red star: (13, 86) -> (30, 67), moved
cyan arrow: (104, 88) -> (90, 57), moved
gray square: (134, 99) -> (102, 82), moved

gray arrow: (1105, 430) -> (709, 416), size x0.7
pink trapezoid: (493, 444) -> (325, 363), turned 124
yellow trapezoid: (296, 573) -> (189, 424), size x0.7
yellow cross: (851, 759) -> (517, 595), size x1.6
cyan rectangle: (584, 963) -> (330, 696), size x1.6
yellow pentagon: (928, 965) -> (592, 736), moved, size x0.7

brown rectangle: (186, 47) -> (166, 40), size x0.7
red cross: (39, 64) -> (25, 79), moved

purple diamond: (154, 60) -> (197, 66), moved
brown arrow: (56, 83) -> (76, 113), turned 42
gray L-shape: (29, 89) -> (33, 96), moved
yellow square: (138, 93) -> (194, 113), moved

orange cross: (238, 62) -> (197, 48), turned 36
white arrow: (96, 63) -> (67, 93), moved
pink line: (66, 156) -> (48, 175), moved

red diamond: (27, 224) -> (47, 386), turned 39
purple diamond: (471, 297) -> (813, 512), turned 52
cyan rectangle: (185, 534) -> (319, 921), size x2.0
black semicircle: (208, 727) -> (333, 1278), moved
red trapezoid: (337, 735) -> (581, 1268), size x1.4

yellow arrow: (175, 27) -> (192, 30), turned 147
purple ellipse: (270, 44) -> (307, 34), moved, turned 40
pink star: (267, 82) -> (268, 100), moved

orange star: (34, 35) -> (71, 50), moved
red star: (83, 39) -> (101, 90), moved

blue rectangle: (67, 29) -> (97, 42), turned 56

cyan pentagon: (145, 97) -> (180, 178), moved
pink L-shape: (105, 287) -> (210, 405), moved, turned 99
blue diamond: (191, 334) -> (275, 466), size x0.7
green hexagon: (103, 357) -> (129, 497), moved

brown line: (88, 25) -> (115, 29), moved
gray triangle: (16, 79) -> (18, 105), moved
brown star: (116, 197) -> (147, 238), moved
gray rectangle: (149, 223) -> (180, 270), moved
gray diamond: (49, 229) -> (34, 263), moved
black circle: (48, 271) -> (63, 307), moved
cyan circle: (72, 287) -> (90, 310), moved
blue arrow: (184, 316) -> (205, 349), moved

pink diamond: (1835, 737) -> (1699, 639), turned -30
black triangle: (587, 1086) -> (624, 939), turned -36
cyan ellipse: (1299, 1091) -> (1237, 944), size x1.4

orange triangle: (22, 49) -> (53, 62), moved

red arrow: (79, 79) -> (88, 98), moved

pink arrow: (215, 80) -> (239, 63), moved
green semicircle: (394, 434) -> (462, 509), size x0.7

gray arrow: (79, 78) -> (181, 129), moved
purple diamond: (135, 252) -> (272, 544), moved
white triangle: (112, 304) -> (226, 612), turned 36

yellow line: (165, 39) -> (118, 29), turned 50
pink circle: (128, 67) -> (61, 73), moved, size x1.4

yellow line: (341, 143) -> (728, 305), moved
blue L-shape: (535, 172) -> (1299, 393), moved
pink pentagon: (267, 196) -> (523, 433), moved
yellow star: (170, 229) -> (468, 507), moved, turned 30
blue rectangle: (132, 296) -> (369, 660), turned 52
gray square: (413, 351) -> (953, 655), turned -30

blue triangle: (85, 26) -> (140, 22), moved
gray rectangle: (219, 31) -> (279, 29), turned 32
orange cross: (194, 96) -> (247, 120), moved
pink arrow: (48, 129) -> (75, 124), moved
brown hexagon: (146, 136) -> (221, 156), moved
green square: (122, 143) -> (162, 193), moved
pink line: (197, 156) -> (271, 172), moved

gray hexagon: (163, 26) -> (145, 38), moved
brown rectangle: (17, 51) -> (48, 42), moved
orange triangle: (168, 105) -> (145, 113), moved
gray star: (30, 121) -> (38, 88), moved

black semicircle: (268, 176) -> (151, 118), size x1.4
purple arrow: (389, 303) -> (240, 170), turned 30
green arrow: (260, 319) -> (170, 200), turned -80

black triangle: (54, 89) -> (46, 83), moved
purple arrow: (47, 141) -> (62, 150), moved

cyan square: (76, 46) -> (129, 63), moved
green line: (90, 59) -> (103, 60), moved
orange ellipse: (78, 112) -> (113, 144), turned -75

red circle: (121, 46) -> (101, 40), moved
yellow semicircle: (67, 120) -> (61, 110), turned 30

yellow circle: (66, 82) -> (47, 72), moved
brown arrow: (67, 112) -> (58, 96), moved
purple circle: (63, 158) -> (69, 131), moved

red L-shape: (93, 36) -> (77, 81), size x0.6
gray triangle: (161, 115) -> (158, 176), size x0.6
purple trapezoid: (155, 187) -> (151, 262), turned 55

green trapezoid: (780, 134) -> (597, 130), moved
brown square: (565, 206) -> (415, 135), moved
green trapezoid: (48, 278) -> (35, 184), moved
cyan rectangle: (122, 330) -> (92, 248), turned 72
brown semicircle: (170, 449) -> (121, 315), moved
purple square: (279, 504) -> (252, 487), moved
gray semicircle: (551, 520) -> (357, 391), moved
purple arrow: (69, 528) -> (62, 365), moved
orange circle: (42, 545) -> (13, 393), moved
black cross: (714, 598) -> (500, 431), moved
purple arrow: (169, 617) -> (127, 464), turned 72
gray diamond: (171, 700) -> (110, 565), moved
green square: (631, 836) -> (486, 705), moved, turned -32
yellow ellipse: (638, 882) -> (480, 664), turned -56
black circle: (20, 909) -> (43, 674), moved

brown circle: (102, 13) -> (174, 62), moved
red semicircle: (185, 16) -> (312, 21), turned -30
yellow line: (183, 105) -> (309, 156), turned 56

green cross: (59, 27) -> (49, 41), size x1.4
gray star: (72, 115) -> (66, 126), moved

● ● ● ● ● ● ●

TASK ITEM
In the entries above, find each line that has the word "trapezoid". Copy it.

ANSWER TO THE EXERCISE
pink trapezoid: (493, 444) -> (325, 363), turned 124
yellow trapezoid: (296, 573) -> (189, 424), size x0.7
red trapezoid: (337, 735) -> (581, 1268), size x1.4
purple trapezoid: (155, 187) -> (151, 262), turned 55
green trapezoid: (780, 134) -> (597, 130), moved
green trapezoid: (48, 278) -> (35, 184), moved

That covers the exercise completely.